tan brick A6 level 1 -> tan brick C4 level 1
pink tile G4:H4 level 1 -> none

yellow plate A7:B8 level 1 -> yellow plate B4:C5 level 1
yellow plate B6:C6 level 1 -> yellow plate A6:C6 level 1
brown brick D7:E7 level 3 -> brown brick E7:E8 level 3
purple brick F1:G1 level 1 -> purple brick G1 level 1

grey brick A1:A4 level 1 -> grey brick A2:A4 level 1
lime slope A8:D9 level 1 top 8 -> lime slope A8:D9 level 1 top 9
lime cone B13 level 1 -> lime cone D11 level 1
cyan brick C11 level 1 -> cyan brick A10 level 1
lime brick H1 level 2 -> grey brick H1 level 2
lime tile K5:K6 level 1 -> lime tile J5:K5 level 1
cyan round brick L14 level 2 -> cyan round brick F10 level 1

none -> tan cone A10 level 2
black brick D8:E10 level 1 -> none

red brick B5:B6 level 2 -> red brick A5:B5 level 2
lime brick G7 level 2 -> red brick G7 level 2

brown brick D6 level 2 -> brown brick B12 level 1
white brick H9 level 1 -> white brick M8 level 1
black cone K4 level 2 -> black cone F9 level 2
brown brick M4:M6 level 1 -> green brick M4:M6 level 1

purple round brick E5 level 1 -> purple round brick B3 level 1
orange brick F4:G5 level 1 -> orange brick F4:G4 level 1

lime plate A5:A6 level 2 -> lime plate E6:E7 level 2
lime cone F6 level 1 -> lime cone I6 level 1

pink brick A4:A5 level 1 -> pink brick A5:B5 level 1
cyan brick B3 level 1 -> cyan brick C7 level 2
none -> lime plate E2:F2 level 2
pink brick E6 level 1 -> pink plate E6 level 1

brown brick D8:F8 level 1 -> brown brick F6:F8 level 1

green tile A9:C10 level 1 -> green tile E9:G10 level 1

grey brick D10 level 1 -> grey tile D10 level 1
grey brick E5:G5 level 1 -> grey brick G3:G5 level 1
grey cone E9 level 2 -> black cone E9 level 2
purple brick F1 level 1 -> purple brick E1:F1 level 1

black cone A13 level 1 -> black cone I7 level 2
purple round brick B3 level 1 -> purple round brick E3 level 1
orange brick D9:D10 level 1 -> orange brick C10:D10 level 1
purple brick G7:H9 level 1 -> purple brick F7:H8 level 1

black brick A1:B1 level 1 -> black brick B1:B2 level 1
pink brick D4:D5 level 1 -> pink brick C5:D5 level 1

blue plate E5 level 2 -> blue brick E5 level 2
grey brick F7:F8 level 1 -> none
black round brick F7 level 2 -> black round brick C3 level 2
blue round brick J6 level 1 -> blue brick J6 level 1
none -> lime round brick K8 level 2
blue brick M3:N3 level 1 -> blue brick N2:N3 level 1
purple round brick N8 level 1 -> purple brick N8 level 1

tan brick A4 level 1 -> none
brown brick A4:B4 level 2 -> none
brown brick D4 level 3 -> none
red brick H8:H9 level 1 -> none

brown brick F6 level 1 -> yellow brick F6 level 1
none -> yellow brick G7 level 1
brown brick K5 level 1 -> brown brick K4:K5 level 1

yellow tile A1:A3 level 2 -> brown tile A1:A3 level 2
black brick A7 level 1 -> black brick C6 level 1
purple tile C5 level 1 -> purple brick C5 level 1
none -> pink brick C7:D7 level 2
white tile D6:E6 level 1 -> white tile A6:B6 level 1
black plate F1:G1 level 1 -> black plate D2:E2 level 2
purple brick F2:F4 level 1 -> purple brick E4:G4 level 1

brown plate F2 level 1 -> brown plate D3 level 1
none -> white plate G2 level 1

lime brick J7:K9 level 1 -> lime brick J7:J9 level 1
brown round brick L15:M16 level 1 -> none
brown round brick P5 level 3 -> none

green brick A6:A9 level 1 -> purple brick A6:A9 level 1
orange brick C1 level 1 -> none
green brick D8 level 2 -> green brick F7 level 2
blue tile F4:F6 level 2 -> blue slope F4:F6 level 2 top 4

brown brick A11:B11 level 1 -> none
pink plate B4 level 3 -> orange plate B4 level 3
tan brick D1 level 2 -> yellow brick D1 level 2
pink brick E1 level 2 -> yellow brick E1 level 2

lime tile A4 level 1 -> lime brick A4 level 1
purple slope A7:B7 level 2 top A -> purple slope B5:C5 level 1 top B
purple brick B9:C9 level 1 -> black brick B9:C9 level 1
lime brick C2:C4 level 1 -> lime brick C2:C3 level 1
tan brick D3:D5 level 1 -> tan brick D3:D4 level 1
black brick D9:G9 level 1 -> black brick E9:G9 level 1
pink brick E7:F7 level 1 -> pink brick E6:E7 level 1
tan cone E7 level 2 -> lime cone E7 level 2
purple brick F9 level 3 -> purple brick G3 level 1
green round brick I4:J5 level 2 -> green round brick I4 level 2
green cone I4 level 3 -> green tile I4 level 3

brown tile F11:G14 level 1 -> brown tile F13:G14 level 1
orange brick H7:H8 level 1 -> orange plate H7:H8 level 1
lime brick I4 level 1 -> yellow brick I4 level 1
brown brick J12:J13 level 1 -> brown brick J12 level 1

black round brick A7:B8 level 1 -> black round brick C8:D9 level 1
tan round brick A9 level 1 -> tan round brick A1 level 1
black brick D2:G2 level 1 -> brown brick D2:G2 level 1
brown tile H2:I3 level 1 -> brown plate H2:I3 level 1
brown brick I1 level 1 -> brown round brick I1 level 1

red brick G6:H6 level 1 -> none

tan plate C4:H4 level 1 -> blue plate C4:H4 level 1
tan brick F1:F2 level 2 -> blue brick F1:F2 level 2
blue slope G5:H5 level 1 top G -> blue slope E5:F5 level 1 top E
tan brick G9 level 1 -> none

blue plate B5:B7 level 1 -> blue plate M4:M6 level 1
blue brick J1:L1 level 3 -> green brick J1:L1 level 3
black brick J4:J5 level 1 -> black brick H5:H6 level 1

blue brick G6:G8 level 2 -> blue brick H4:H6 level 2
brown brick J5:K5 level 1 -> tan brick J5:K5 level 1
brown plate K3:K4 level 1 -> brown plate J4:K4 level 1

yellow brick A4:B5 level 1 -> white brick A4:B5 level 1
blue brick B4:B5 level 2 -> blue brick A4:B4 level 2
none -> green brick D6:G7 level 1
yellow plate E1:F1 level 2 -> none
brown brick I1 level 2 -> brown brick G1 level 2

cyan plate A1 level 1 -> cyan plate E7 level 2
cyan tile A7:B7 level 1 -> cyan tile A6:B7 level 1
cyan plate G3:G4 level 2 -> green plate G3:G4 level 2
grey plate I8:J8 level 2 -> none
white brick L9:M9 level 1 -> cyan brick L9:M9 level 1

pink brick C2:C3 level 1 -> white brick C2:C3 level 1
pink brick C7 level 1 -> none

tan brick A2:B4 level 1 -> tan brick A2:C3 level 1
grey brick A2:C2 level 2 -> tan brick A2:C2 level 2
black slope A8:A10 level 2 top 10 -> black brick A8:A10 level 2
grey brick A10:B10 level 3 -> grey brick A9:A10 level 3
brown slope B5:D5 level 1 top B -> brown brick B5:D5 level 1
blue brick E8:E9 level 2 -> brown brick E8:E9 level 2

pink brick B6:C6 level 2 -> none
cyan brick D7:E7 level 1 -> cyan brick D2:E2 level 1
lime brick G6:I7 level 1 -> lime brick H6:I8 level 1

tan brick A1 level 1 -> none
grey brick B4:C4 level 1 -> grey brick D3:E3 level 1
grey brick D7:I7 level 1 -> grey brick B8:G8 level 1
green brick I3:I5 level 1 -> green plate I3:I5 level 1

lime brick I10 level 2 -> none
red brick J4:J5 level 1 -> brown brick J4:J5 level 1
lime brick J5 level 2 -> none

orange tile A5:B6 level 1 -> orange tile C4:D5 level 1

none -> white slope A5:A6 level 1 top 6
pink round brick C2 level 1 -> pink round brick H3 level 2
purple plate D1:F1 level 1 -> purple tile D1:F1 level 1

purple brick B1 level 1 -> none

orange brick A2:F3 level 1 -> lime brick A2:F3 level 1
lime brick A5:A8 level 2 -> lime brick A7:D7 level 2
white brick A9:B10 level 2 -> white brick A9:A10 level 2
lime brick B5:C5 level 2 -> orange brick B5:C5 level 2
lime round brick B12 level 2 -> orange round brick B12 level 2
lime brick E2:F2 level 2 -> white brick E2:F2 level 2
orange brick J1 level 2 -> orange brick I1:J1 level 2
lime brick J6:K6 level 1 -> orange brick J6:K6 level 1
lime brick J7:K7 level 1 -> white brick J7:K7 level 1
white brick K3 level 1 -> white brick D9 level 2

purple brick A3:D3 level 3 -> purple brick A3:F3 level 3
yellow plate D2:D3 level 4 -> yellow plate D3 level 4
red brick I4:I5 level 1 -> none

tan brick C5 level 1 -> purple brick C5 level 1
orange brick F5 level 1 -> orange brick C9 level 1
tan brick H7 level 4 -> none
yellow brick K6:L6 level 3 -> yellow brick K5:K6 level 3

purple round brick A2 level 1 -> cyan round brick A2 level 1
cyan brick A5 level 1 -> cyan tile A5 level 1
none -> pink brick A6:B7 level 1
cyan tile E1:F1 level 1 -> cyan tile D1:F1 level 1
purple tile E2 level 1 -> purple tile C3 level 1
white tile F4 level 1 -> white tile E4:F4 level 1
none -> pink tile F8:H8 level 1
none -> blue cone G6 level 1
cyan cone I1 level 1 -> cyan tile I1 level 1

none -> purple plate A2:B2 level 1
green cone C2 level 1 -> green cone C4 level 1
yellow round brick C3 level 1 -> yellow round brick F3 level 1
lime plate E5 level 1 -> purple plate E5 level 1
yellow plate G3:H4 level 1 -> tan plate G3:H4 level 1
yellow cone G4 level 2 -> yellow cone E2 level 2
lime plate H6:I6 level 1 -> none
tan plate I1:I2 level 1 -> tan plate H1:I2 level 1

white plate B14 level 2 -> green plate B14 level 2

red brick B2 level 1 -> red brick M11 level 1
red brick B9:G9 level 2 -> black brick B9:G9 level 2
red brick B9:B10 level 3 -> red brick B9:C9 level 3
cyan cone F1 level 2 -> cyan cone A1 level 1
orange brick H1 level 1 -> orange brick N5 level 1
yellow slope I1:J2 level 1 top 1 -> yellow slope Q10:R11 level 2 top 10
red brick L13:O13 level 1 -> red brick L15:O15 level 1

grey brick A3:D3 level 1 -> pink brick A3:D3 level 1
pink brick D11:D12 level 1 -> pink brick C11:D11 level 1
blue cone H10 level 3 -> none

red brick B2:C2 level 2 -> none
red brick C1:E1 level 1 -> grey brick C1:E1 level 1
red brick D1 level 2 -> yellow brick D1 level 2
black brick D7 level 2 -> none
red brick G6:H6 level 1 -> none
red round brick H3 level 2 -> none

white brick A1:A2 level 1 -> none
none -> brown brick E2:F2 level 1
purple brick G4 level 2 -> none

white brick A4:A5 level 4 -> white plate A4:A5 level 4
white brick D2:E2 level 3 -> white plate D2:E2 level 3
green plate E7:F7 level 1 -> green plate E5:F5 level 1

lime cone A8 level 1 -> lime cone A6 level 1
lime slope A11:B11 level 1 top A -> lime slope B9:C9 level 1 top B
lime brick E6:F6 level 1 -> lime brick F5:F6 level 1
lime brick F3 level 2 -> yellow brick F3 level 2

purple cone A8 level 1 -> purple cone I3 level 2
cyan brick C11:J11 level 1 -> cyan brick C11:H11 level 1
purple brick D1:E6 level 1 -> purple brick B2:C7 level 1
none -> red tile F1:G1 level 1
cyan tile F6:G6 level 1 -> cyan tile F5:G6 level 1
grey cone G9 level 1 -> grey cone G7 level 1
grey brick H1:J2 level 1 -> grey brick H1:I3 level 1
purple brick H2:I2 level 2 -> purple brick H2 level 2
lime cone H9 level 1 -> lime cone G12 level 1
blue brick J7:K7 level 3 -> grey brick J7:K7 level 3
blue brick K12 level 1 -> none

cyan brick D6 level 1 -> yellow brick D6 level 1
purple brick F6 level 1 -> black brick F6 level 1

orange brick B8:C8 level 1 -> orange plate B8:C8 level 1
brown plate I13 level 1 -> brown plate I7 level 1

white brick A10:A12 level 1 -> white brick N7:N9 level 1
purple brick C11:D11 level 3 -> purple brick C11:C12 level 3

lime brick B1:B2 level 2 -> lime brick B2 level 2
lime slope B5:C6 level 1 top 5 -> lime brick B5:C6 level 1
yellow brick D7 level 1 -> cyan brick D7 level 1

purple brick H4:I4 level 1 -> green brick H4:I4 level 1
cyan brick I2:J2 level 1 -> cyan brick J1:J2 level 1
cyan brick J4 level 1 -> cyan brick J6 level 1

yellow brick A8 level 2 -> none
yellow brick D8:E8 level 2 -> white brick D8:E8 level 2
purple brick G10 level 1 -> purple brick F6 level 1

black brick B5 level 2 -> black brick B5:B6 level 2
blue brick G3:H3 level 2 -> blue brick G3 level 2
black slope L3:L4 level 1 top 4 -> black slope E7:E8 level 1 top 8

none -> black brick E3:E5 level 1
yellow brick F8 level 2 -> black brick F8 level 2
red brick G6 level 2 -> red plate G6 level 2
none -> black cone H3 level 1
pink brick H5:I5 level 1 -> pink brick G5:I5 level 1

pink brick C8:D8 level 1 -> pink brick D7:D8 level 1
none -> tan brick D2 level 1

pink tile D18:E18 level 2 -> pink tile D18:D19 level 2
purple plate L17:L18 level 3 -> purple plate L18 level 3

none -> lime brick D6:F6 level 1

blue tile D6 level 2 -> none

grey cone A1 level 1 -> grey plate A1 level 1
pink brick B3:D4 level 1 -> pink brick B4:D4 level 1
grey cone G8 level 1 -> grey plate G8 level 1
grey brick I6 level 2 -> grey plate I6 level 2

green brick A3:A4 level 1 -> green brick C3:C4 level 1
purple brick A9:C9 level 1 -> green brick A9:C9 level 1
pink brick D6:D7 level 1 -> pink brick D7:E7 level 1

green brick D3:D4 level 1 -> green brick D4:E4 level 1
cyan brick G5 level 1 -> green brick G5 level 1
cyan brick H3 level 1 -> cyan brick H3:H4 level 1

■ **YOUR GOAL**
Keep only the lines from the one containing "cyan brick G5" through the final line of the records, and transcribe them exactly.

■ **ANSWER TO THE PROBLEM**
cyan brick G5 level 1 -> green brick G5 level 1
cyan brick H3 level 1 -> cyan brick H3:H4 level 1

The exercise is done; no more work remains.